**Data segment:**
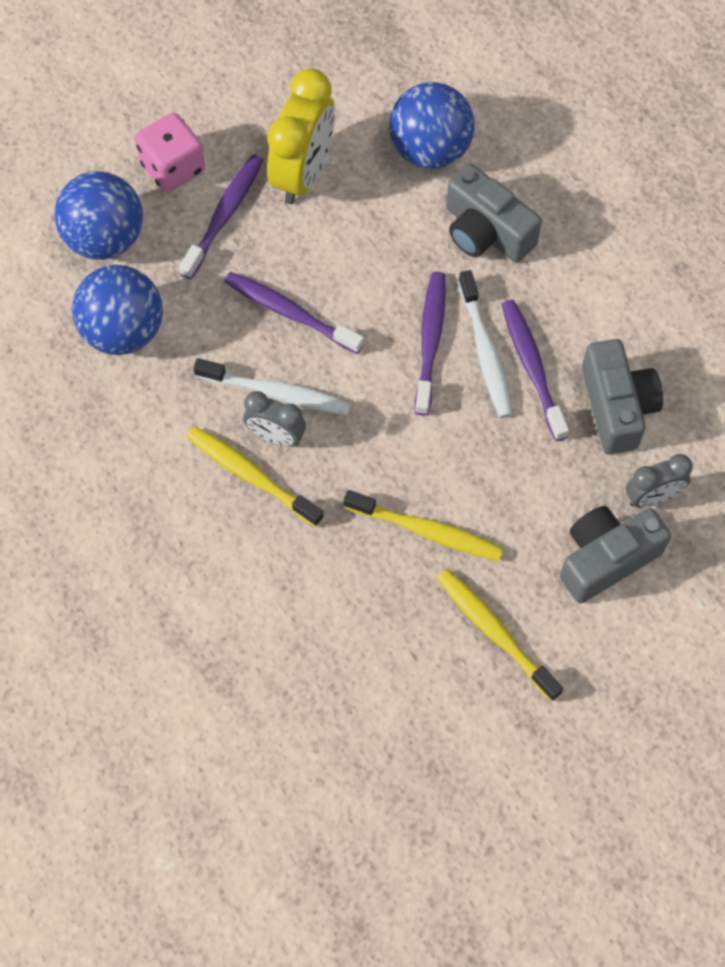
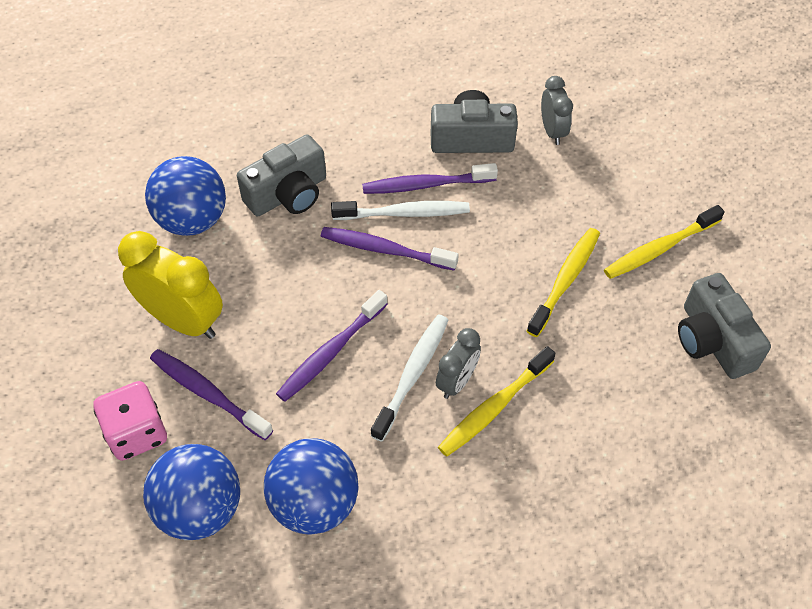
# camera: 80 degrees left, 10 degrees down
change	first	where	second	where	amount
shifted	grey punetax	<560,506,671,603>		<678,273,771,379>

**To do:** What you produce must match the listing word for word, with no images in it.

**Result of this task:**
# camera: 80 degrees left, 10 degrees down
change	first	where	second	where	amount
shifted	grey punetax	<560,506,671,603>		<678,273,771,379>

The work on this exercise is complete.